WORK ORDER:
Across the material below, count the lines that include the word "moved" and give only that count.
Top of PROVIDED DATA
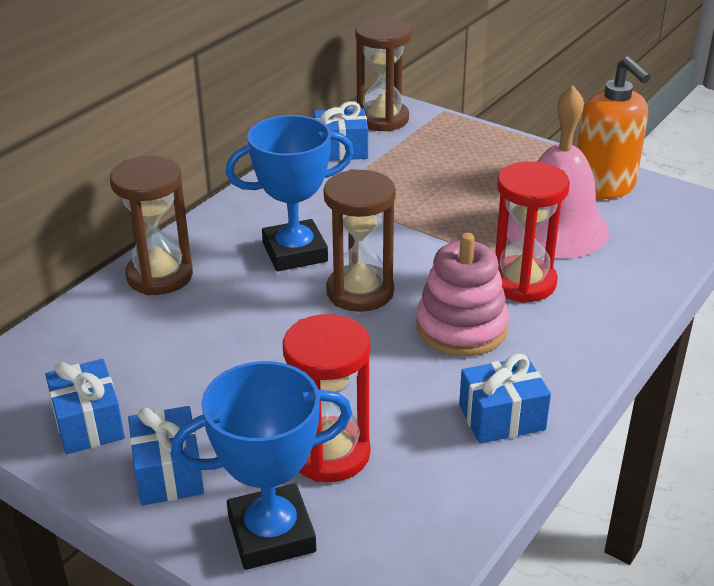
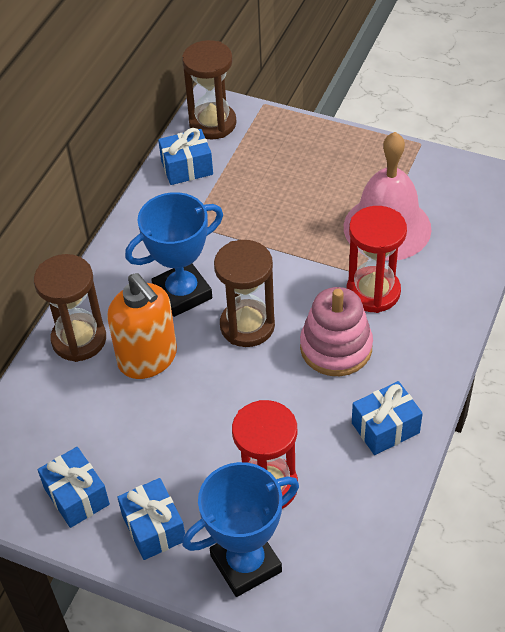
camera: 10 degrees left, 15 degrees up
orange soap dispenser [577,56,651,199] -> orange soap dispenser moved to [107,273,177,379]

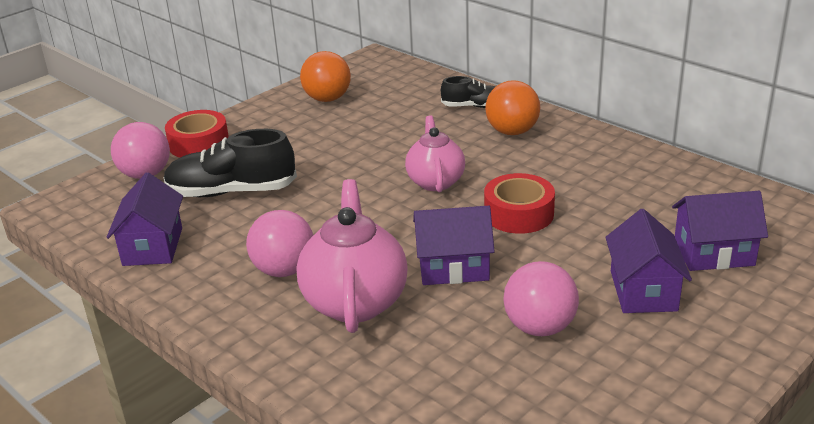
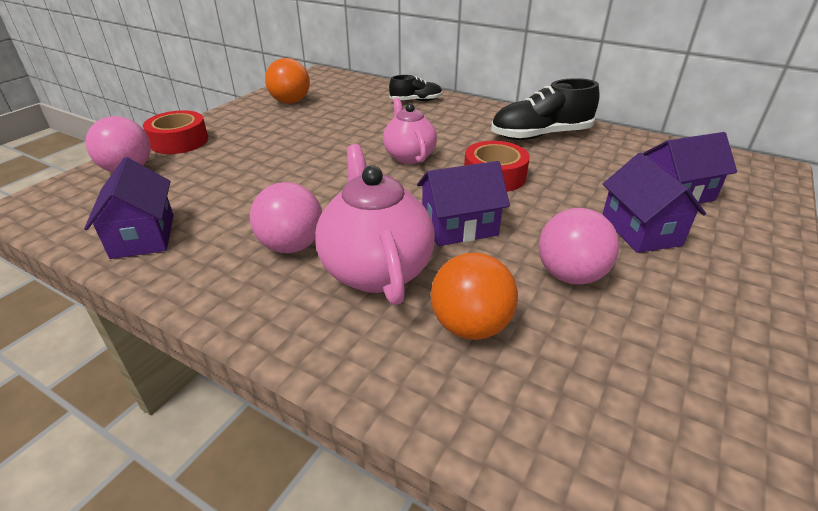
camera: 15 degrees left, 5 degrees up
black shoe [163,129,297,197] -> black shoe moved to [491,78,600,140]
orange ball [485,80,540,135] -> orange ball moved to [431,253,518,340]

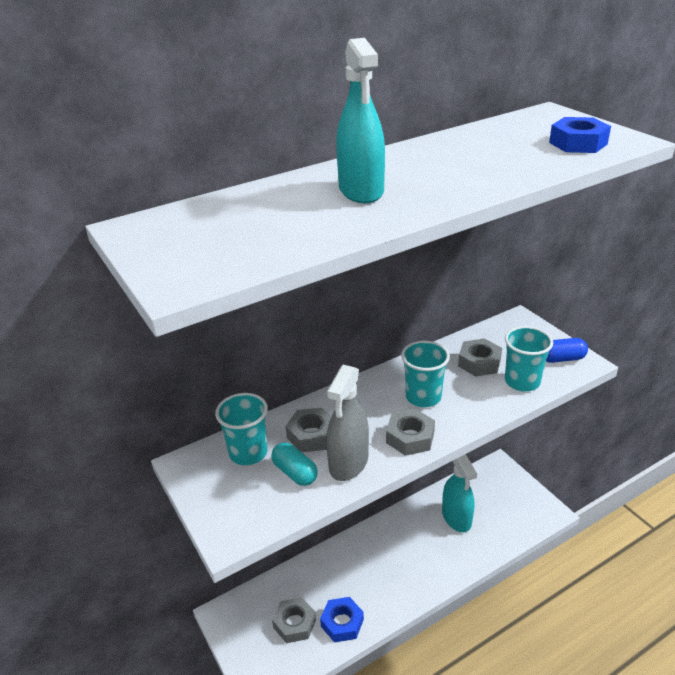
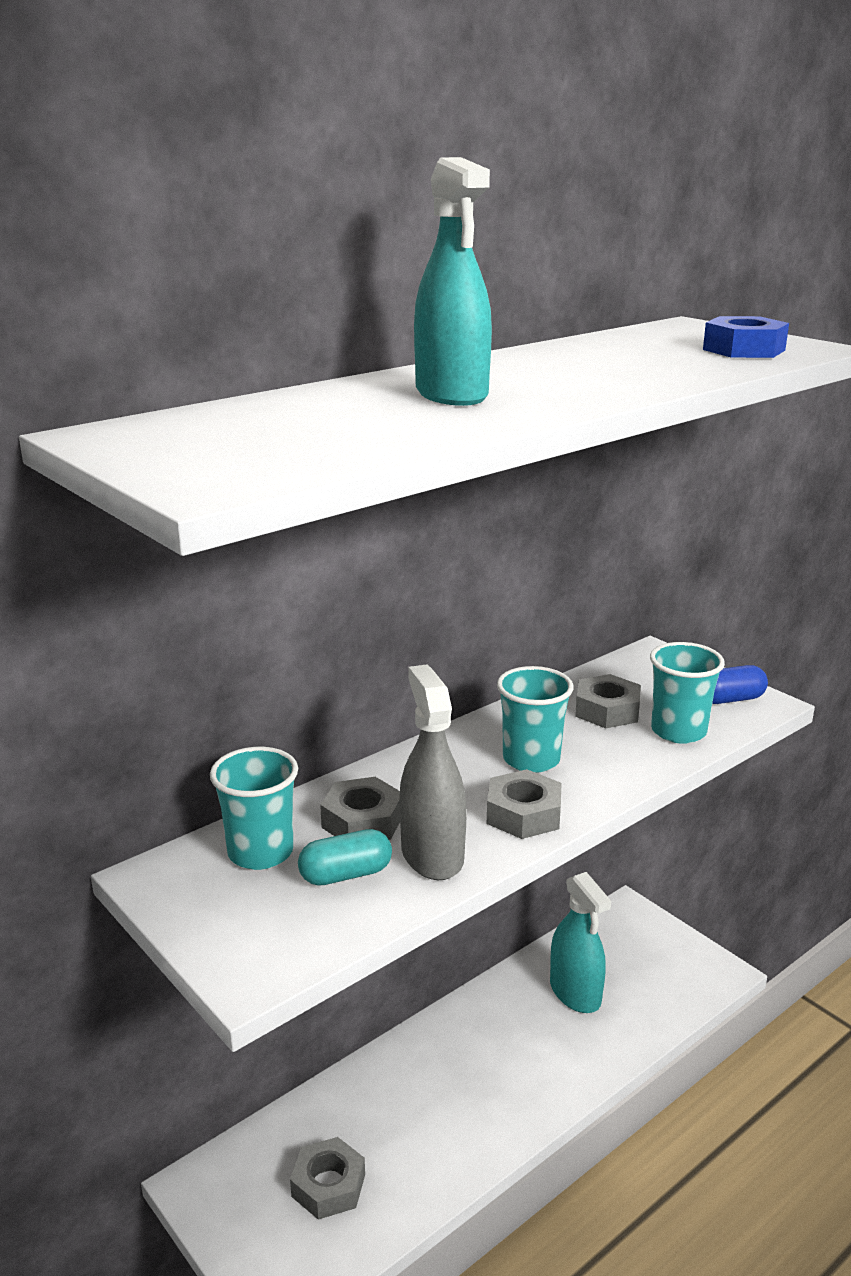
camera: 10 degrees left, 10 degrees down
turquoise capsule [271,443,318,486] -> turquoise capsule turned 60 degrees counterclockwise [298,829,392,886]
blue nut [320,597,364,643] -> none
grey spray bottle [326,365,369,481] -> grey spray bottle turned 150 degrees clockwise [399,664,467,880]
Bottom of PROVIDED DATA
TASK SOLUTION:
3